Multi-step shape edit data
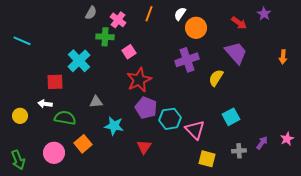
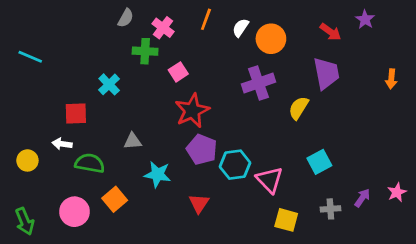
white semicircle: (180, 14) -> (241, 28), moved
purple trapezoid: (236, 53) -> (326, 73), turned 30
cyan cross: (79, 61) -> (109, 84), size x0.7

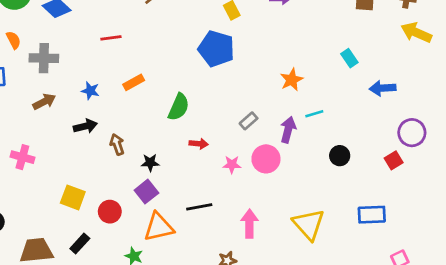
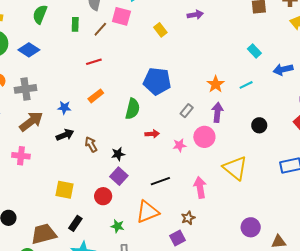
red line: (111, 38) -> (94, 62), moved
blue pentagon: (216, 49) -> (157, 81), moved
orange star: (292, 80) -> (216, 84), moved
brown arrow: (44, 102) -> (31, 121), size x1.4
cyan line: (314, 114) -> (246, 85), moved
pink cross: (22, 157) -> (21, 156), moved
red circle: (110, 212) -> (103, 196), moved
yellow triangle: (309, 224) -> (235, 168), moved
orange triangle: (159, 227) -> (147, 212), moved

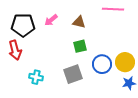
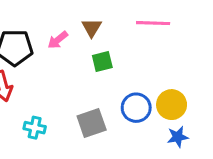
brown triangle: (79, 22) -> (92, 28), moved, turned 48
green square: (80, 46) -> (102, 62), moved

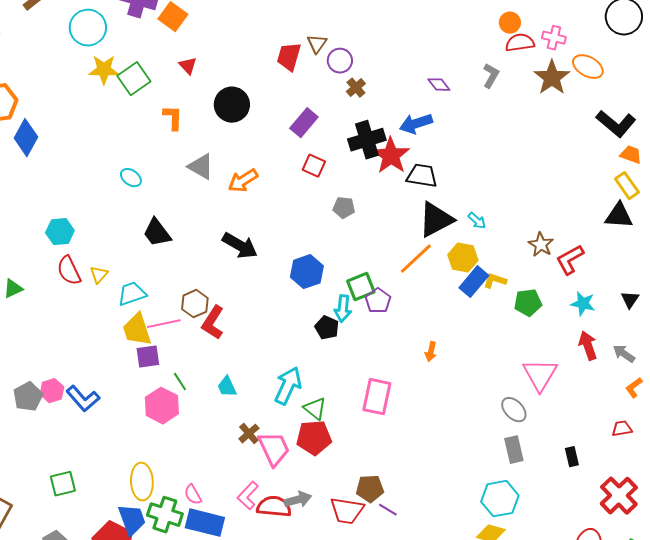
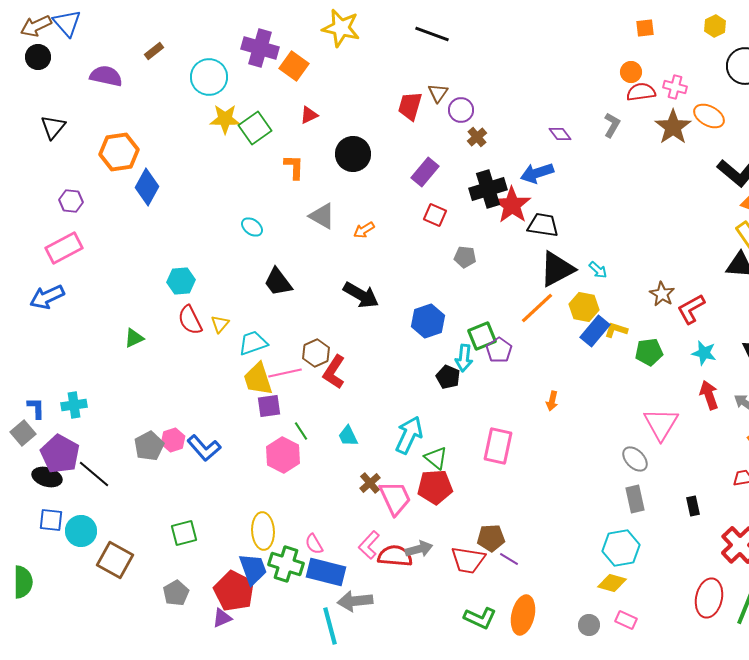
red triangle: (188, 66) -> (309, 115), turned 48
orange arrow: (243, 181) -> (364, 230), size x0.7

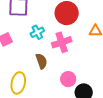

* PROBLEM DESCRIPTION
Scan the records above for the string "brown", then copy each line where it turns up.

* ANSWER
brown arrow: (44, 102) -> (31, 121), size x1.4
brown triangle: (79, 22) -> (92, 28), moved, turned 48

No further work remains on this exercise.